**Your instructions:** Within the data below, state how many lines contain the string "headphones". Provide the number only.

Records from a dataset
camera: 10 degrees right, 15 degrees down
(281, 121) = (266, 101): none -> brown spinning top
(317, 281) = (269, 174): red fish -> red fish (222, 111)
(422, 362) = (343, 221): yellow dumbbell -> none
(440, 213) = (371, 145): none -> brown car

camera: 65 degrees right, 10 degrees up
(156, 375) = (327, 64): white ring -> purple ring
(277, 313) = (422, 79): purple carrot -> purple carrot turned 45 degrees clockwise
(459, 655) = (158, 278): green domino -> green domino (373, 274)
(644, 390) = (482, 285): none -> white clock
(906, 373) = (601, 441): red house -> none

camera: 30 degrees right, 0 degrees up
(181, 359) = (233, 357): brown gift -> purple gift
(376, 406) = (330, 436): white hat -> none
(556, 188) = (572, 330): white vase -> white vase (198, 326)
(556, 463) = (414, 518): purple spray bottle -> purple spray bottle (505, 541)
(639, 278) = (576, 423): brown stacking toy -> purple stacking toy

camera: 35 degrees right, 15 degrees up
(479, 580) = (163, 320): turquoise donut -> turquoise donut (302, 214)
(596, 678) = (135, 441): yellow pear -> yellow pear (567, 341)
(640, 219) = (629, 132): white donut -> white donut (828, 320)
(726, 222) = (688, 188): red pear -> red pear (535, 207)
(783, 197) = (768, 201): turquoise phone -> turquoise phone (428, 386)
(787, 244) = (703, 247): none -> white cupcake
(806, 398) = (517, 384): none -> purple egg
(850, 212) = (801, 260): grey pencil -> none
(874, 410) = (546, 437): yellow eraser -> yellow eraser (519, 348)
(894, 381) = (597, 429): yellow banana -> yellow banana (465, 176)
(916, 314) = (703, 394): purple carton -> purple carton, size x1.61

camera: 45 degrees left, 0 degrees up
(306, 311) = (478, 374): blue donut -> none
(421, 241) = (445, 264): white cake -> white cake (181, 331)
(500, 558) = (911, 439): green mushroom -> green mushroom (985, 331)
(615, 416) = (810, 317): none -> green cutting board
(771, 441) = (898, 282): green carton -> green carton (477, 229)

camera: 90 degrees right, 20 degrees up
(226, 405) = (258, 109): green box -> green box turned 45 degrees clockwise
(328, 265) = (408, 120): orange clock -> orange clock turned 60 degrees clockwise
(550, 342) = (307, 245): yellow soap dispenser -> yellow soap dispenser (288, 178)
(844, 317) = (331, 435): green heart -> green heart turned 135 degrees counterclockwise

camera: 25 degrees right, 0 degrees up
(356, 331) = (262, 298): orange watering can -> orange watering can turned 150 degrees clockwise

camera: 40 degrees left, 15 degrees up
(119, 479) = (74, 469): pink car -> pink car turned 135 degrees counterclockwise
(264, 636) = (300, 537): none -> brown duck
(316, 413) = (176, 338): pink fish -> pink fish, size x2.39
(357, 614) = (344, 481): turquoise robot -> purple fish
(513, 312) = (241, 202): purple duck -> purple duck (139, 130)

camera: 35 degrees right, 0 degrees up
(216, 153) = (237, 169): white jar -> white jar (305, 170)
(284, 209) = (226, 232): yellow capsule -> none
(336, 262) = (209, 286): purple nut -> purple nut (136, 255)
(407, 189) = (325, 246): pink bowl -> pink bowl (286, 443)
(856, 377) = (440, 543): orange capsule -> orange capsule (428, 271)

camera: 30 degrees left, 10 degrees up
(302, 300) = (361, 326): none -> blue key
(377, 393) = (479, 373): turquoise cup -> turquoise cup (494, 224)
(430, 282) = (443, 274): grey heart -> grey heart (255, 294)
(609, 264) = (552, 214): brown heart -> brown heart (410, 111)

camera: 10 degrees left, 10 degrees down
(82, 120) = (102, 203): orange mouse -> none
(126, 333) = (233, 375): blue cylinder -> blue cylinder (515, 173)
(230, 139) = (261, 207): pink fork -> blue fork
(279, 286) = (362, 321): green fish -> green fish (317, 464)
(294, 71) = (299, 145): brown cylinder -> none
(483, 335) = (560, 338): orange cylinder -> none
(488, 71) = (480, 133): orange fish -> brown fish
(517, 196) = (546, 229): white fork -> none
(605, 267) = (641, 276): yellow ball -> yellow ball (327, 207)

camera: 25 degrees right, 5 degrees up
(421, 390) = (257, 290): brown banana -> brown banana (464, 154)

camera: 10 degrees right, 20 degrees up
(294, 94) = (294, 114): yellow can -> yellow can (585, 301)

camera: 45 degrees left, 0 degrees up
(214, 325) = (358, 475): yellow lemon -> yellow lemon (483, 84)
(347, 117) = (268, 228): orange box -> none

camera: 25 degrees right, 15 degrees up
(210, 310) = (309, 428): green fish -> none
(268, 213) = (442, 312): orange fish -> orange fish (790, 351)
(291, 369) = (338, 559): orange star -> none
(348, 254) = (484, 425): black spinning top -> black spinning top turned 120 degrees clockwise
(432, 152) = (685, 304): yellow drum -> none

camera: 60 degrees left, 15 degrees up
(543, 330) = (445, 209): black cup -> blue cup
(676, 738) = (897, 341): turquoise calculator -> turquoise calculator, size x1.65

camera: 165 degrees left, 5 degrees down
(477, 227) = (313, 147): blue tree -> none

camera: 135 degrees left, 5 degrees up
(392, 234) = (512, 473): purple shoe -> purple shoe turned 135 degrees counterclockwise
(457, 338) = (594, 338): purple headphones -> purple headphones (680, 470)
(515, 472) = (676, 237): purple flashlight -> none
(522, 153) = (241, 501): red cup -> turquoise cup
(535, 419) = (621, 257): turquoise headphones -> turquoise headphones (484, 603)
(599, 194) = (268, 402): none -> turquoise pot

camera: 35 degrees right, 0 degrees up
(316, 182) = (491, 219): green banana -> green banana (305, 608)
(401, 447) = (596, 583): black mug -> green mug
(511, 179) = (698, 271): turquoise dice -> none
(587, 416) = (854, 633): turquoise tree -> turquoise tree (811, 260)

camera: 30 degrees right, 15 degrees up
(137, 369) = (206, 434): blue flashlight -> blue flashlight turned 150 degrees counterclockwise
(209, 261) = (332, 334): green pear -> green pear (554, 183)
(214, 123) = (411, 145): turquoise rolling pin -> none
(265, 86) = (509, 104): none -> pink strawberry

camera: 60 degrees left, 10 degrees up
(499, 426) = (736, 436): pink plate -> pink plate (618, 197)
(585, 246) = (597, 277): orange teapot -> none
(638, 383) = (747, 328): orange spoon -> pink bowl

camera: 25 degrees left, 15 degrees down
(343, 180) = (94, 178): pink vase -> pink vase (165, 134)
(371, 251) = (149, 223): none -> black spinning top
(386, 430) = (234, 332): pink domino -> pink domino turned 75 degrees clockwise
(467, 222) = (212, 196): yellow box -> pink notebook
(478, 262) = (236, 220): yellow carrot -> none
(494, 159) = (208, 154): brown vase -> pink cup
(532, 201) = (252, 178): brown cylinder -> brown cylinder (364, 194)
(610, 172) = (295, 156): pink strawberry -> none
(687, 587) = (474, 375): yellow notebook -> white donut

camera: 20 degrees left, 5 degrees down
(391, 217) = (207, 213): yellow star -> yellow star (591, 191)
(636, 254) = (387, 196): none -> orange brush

**Exercise result:** 2